* Problem to solve *
Write out the data word for word and omit every picture.

╭─ Task data

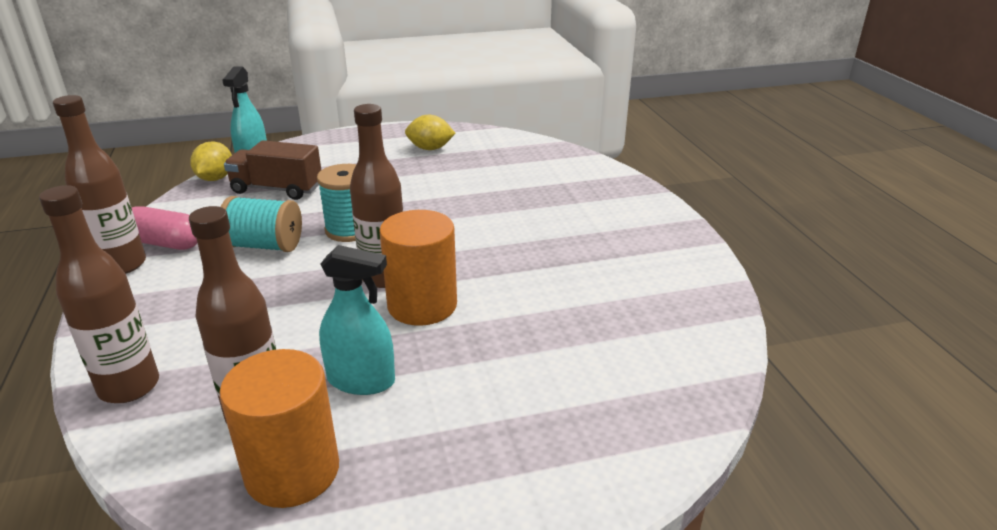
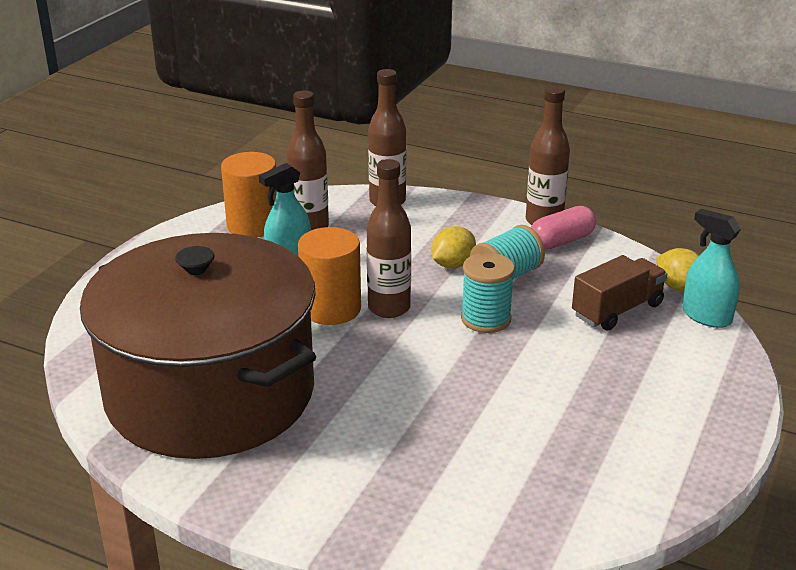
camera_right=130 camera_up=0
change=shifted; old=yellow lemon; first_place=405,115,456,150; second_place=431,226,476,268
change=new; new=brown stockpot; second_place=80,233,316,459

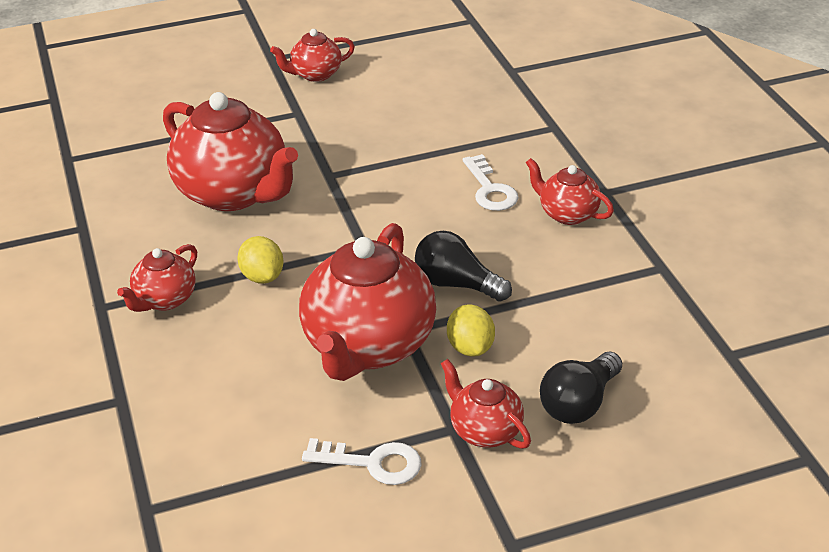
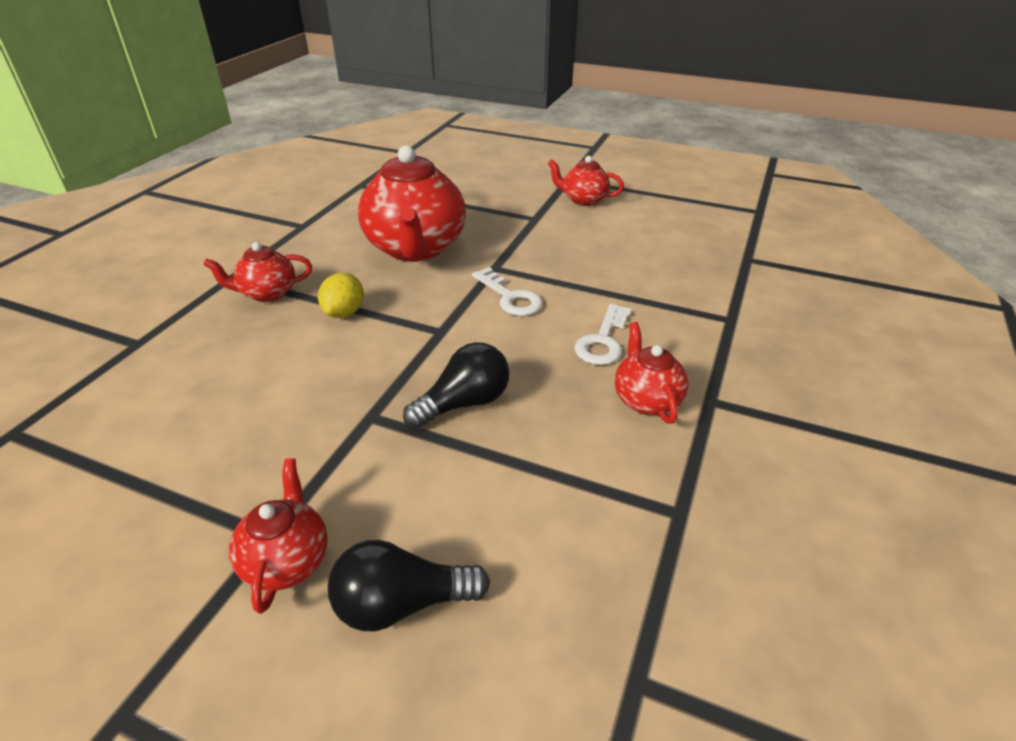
camera_right=40 camera_up=0
change=gone; old=crimson teapot; first_place=299,223,436,381
change=shifted; old=white door key; first_place=302,438,422,485; second_place=472,267,543,316
change=rotated; old=ebony lightbulb; first_place=415,231,512,302; second_place=403,342,509,429; degrees=75
change=gone; old=yellow lemon; first_place=447,304,495,357

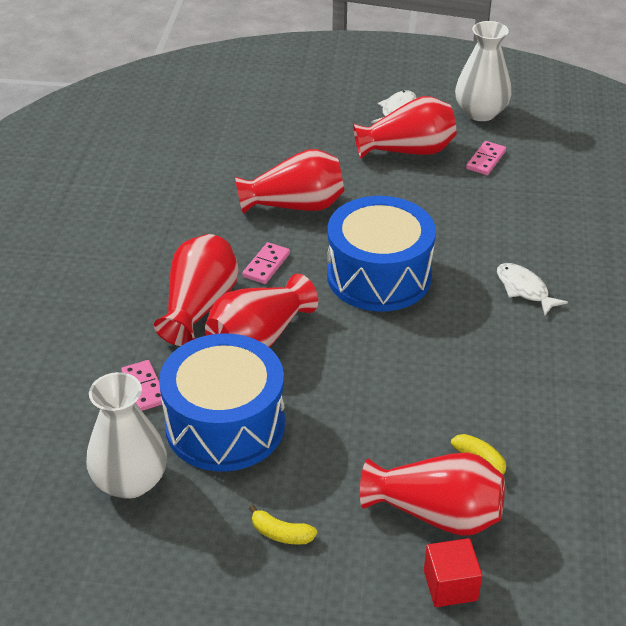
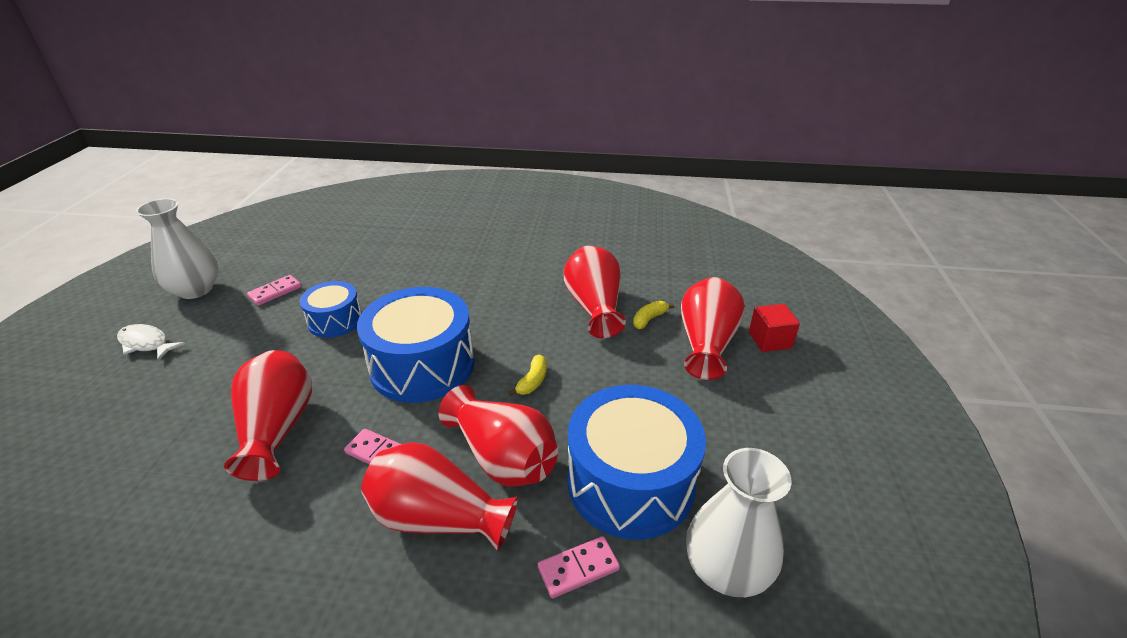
camera_right=-90 camera_up=-5
change=shifted; old=yellow banana; first_place=249,505,317,545; second_place=508,355,547,396
change=shifted; old=crimson tall vase; first_place=353,96,457,159; second_place=564,246,626,338
change=rotated; old=rosy domino piece; first_place=466,141,506,175; second_place=247,275,301,306; degrees=-75
change=gone; old=white fish figure; first_place=497,263,568,315
change=new; new=blue toy drum; second_place=300,281,362,338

╰─

* Your response *
camera_right=130 camera_up=0
change=shifted; old=yellow lemon; first_place=405,115,456,150; second_place=431,226,476,268
change=new; new=brown stockpot; second_place=80,233,316,459

camera_right=40 camera_up=0
change=gone; old=crimson teapot; first_place=299,223,436,381
change=shifted; old=white door key; first_place=302,438,422,485; second_place=472,267,543,316
change=rotated; old=ebony lightbulb; first_place=415,231,512,302; second_place=403,342,509,429; degrees=75
change=gone; old=yellow lemon; first_place=447,304,495,357

camera_right=-90 camera_up=-5
change=shifted; old=yellow banana; first_place=249,505,317,545; second_place=508,355,547,396
change=shifted; old=crimson tall vase; first_place=353,96,457,159; second_place=564,246,626,338
change=rotated; old=rosy domino piece; first_place=466,141,506,175; second_place=247,275,301,306; degrees=-75
change=gone; old=white fish figure; first_place=497,263,568,315
change=new; new=blue toy drum; second_place=300,281,362,338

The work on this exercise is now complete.